§ What you are asked to do
Hand back the entries exactly as written, minus every picture.

§ Information shown
==================================================
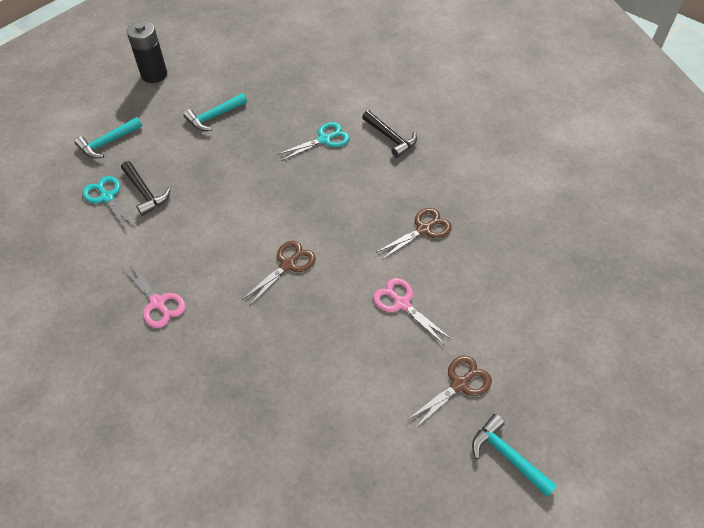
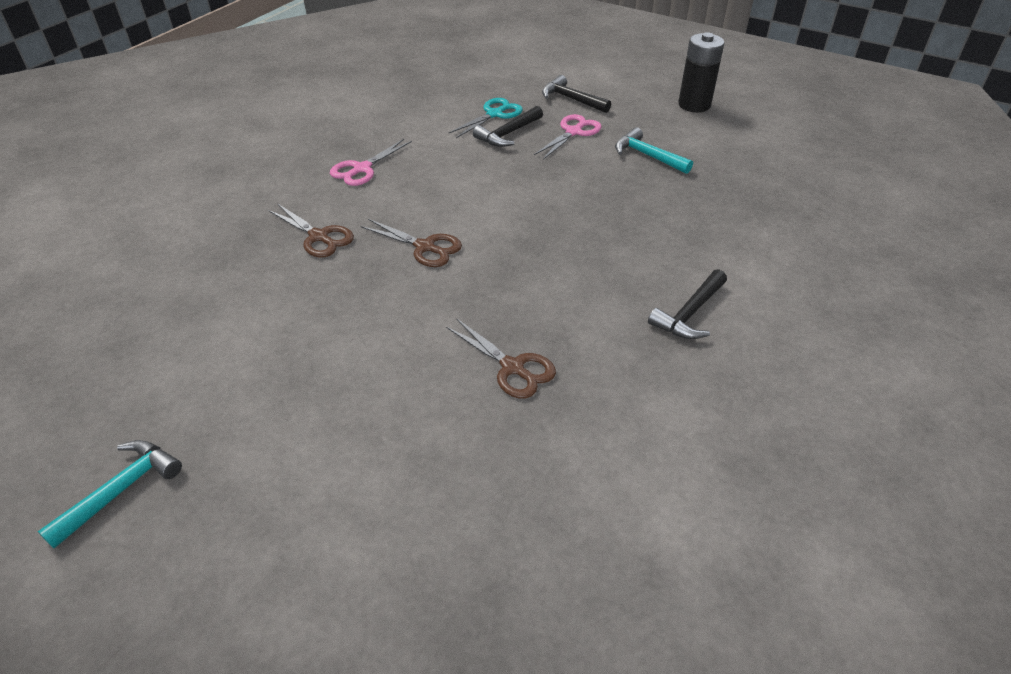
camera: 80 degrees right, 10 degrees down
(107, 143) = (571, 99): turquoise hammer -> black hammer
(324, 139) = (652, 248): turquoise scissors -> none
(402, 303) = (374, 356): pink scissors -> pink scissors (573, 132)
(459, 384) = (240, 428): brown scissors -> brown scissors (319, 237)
==================================================
§ Result of the task
camera: 80 degrees right, 10 degrees down
(107, 143) = (571, 99): turquoise hammer -> black hammer
(324, 139) = (652, 248): turquoise scissors -> none
(402, 303) = (374, 356): pink scissors -> pink scissors (573, 132)
(459, 384) = (240, 428): brown scissors -> brown scissors (319, 237)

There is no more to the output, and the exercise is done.